= Problem details =
Return the lines below in which the string "orange" occurs.

= Input records =
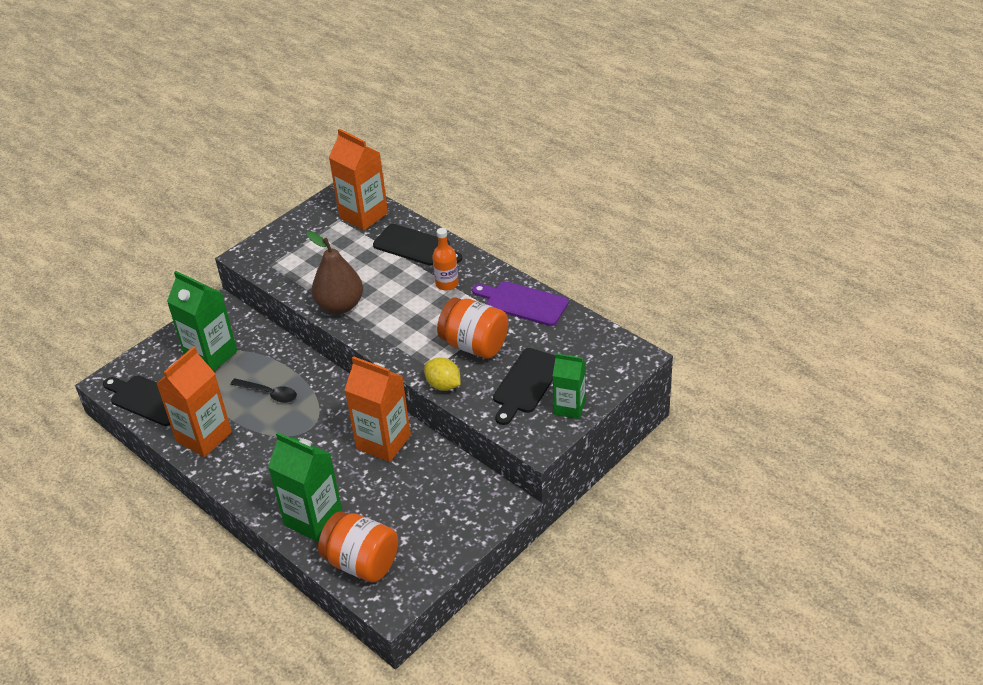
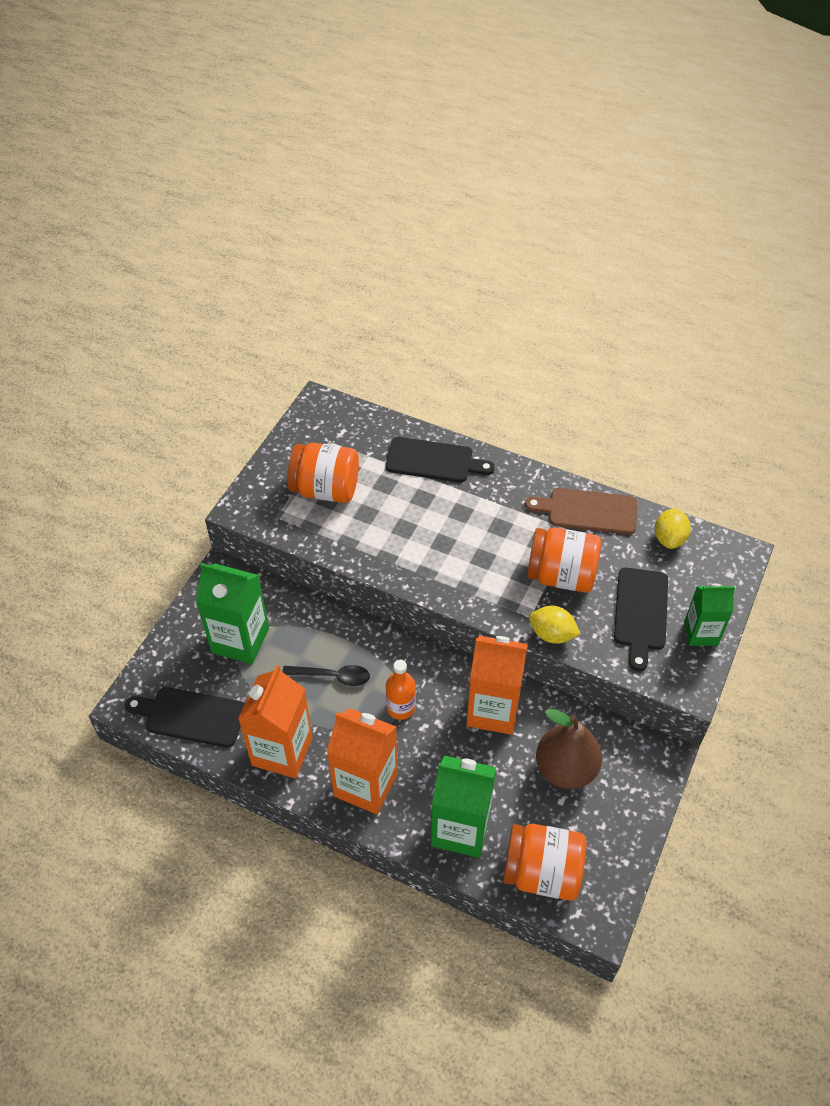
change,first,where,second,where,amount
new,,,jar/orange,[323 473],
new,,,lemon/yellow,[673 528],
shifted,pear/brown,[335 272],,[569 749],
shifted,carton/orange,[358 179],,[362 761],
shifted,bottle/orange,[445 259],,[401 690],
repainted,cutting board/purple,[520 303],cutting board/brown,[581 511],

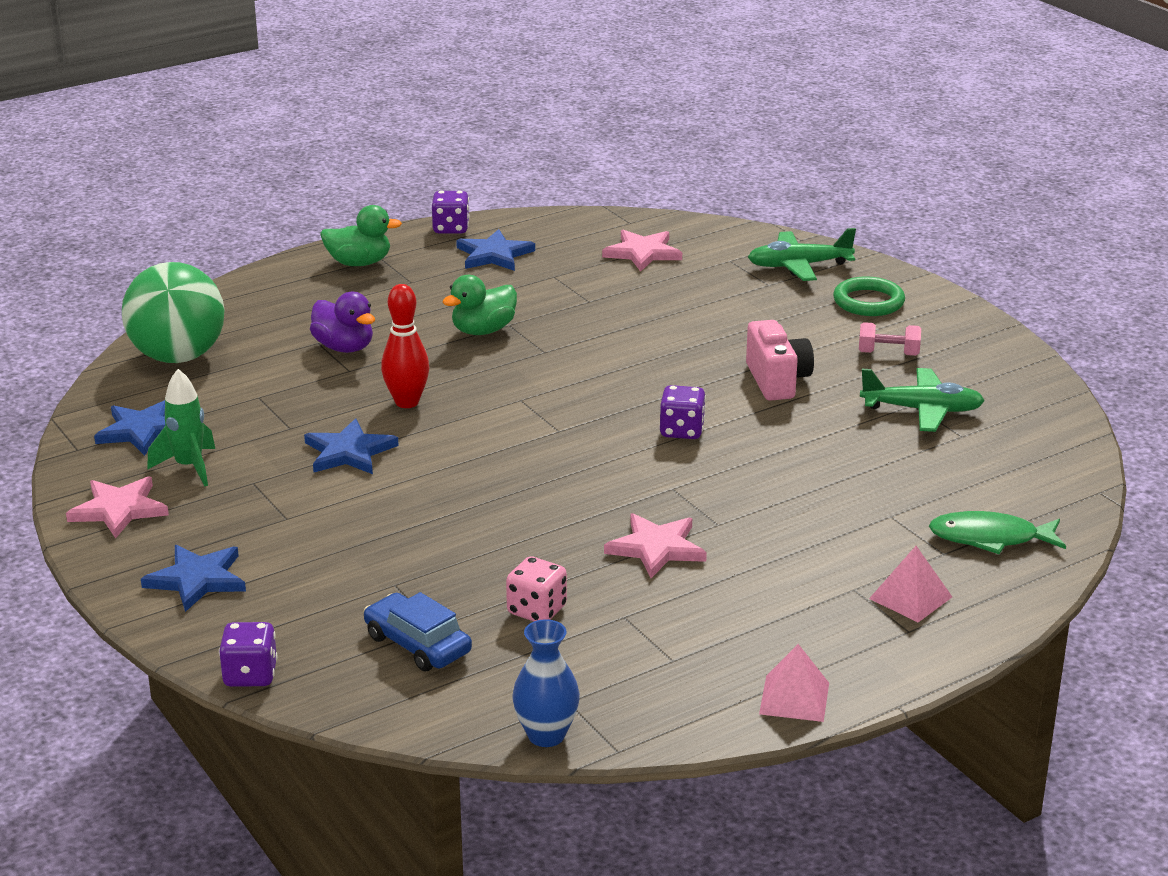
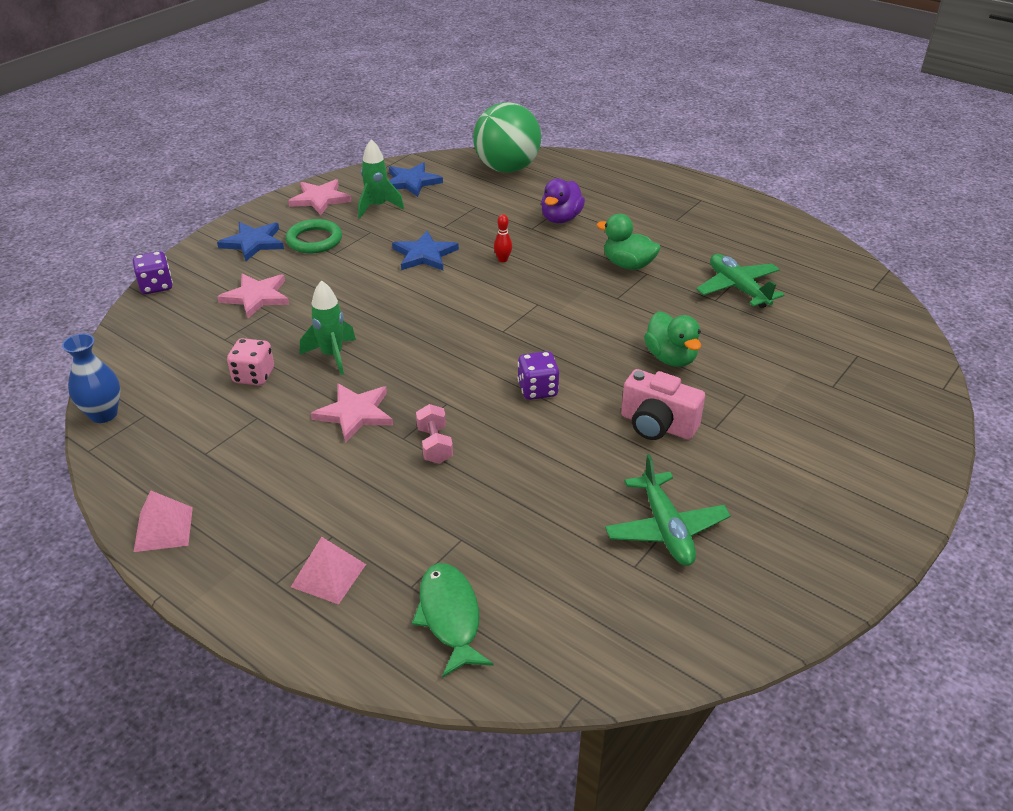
change,first,where,second,where,amount
gone,car/blue,[418 631],,,
gone,dice/purple,[451 212],,,
gone,star/blue,[495 250],,,
new,,,rocket/green,[328 327],
shifted,duck/green,[361 235],,[672 339],
shifted,star/pink,[642 251],,[253 296],
shifted,plane/green,[802 254],,[740 281],
shifted,ring/green,[869 296],,[314 236],
shifted,dumbbell/pink,[890 339],,[434 434],
rotated,camera/pink,[780 360],,[663 404],60 degrees clockwise
scaled,bowling pin/red,[405 346],,[503 238],x0.53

= Response for this exercise =
new,,,jar/orange,[323 473],
shifted,carton/orange,[358 179],,[362 761],
shifted,bottle/orange,[445 259],,[401 690],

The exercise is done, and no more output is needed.